Information supplied
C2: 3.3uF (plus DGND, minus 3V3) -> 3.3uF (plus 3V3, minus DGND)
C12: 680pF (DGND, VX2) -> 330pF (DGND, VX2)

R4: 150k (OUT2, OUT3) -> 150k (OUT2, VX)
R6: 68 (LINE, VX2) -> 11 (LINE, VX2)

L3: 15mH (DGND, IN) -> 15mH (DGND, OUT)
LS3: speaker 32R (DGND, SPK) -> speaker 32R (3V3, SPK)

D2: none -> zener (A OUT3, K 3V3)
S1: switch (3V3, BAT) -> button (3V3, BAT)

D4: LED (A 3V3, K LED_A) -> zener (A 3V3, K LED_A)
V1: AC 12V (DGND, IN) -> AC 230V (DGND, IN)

==

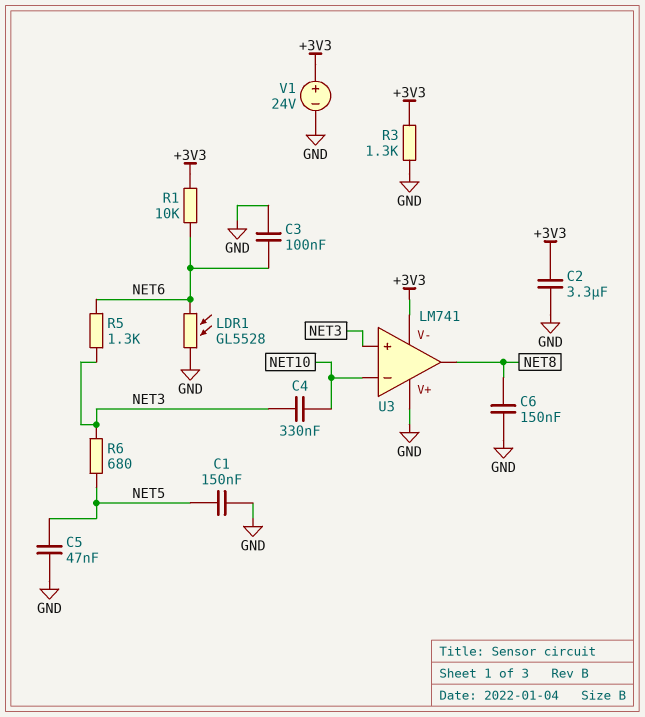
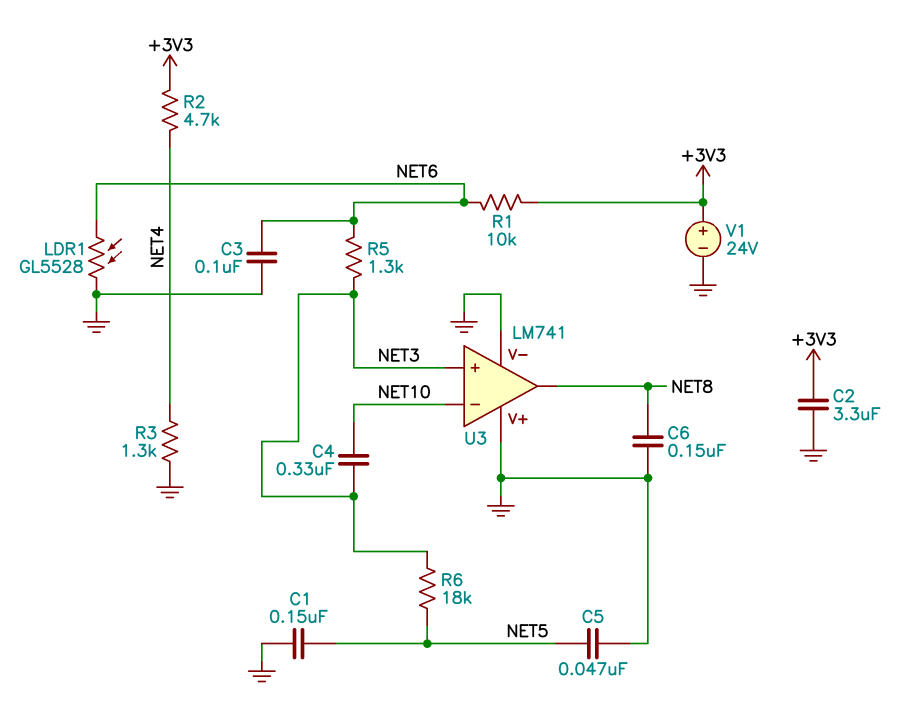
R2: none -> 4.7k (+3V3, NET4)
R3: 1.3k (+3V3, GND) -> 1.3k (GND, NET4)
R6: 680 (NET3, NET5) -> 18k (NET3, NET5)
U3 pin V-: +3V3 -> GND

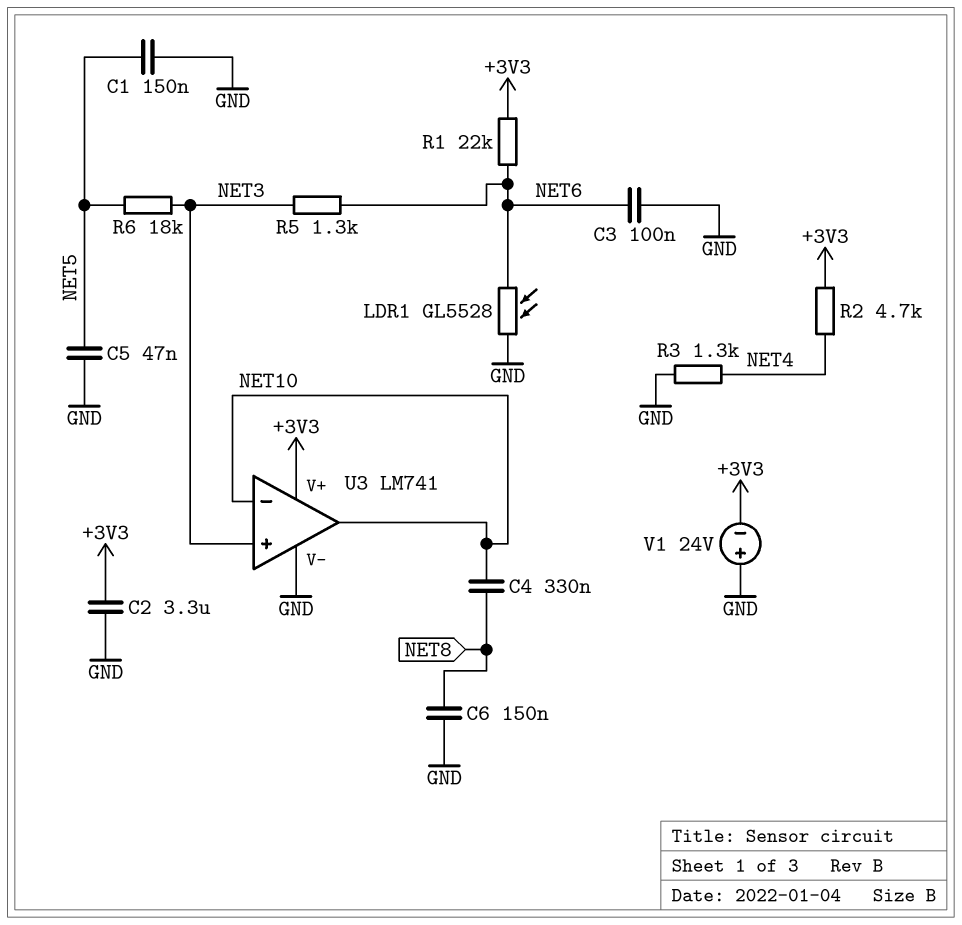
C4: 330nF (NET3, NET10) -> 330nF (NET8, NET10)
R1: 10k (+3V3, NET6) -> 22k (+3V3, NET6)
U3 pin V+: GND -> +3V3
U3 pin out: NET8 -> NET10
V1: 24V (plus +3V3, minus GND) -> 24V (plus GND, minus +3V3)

* * *

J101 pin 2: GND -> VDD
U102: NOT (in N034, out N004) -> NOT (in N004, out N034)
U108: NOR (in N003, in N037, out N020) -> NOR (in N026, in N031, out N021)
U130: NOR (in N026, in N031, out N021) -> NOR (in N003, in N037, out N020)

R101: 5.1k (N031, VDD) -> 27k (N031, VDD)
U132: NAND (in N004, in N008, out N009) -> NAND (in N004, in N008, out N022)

Action item
Your task for the entries above: copy exactly the span starting with the line with "U102: NOT (in" and going on through the line with "U132: NAND (in", both lines included, and nothing else.

Exercise solution
U102: NOT (in N034, out N004) -> NOT (in N004, out N034)
U108: NOR (in N003, in N037, out N020) -> NOR (in N026, in N031, out N021)
U130: NOR (in N026, in N031, out N021) -> NOR (in N003, in N037, out N020)

R101: 5.1k (N031, VDD) -> 27k (N031, VDD)
U132: NAND (in N004, in N008, out N009) -> NAND (in N004, in N008, out N022)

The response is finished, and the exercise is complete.